**RECORDS SHOWN**

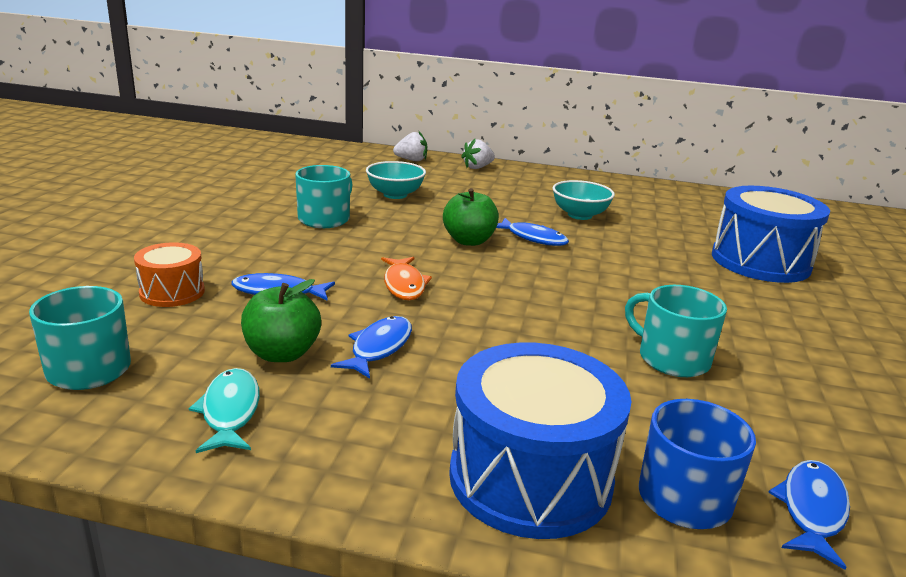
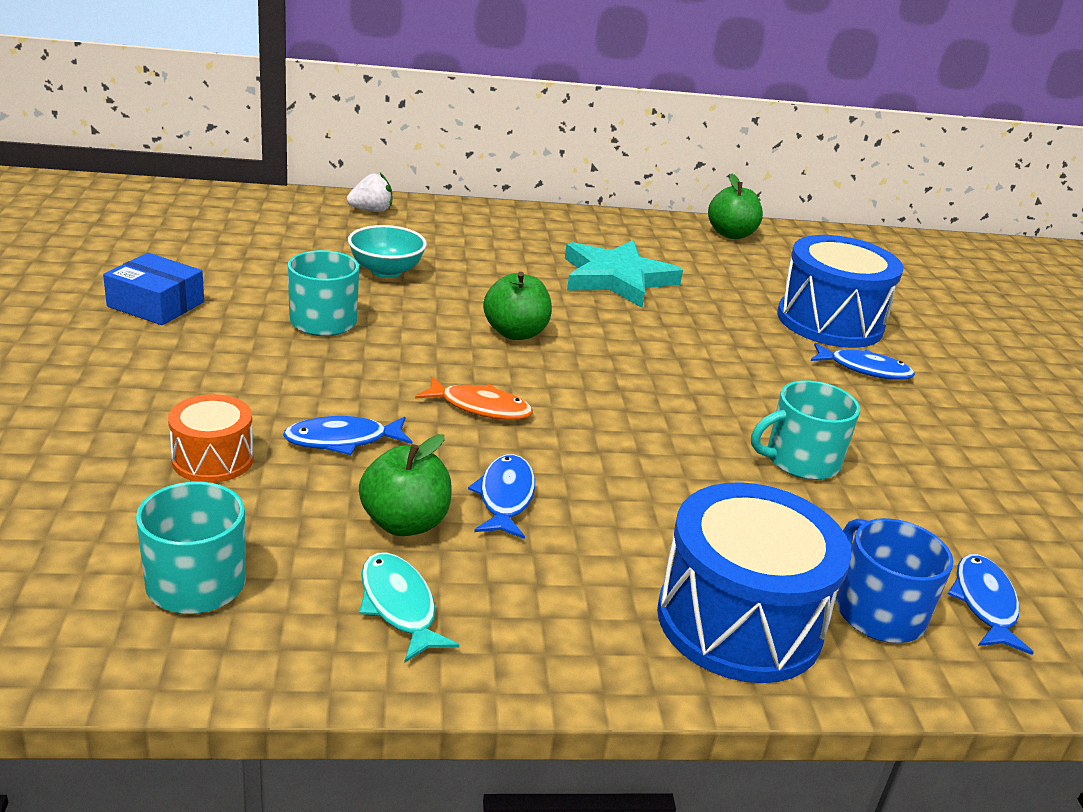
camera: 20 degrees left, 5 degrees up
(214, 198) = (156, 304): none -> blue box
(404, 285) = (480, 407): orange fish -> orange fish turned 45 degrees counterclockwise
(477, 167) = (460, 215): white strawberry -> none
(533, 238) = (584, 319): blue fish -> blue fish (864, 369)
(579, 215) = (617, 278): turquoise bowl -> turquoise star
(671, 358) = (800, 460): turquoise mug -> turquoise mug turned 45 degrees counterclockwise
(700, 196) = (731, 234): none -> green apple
* * *
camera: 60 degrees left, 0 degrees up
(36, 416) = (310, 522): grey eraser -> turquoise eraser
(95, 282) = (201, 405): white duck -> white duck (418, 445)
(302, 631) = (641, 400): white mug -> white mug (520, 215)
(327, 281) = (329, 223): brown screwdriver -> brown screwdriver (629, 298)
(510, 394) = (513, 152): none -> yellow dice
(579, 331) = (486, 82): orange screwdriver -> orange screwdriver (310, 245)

**WHAT YOU WILL DO**
Review the material and copy each line in which the word "left" appears.

**SOLUTION TO THE PROBLEM**
camera: 20 degrees left, 5 degrees up
camera: 60 degrees left, 0 degrees up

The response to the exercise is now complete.